-- Records for this exercise follows --

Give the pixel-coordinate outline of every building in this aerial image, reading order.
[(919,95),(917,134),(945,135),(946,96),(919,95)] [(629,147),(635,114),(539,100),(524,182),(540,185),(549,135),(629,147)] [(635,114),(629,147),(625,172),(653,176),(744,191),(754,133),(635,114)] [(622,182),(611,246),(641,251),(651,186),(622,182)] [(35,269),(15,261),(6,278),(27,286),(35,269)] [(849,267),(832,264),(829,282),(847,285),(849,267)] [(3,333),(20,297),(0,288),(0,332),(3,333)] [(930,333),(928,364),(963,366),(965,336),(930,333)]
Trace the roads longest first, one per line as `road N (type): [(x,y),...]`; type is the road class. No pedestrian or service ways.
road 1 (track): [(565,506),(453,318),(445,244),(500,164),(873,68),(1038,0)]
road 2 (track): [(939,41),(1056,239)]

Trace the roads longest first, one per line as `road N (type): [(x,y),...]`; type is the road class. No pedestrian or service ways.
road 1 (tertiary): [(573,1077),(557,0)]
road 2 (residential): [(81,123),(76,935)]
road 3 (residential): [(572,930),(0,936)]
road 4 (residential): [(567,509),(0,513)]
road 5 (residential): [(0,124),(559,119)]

-- Records for this exercise concluded --

### Work task
A faithful copy of all the records is required.

### Reply
Give the pixel-coordinate outline of every building in this aerial image, reading order.
[(919,95),(917,134),(945,135),(946,96),(919,95)] [(629,147),(635,114),(539,100),(524,182),(540,185),(549,135),(629,147)] [(635,114),(629,147),(625,172),(653,176),(744,191),(754,133),(635,114)] [(622,182),(611,246),(641,251),(651,186),(622,182)] [(35,269),(15,261),(6,278),(27,286),(35,269)] [(849,267),(832,264),(829,282),(847,285),(849,267)] [(3,333),(20,297),(0,288),(0,332),(3,333)] [(930,333),(928,364),(963,366),(965,336),(930,333)]
Trace the roads longest first, one per line as `road N (type): [(x,y),...]`; type is the road class. No pedestrian or service ways.
road 1 (track): [(565,506),(453,318),(445,244),(500,164),(873,68),(1038,0)]
road 2 (track): [(939,41),(1056,239)]

Trace the roads longest first, one per line as `road N (type): [(x,y),...]`; type is the road class. No pedestrian or service ways.
road 1 (tertiary): [(573,1077),(557,0)]
road 2 (residential): [(81,123),(76,935)]
road 3 (residential): [(572,930),(0,936)]
road 4 (residential): [(567,509),(0,513)]
road 5 (residential): [(0,124),(559,119)]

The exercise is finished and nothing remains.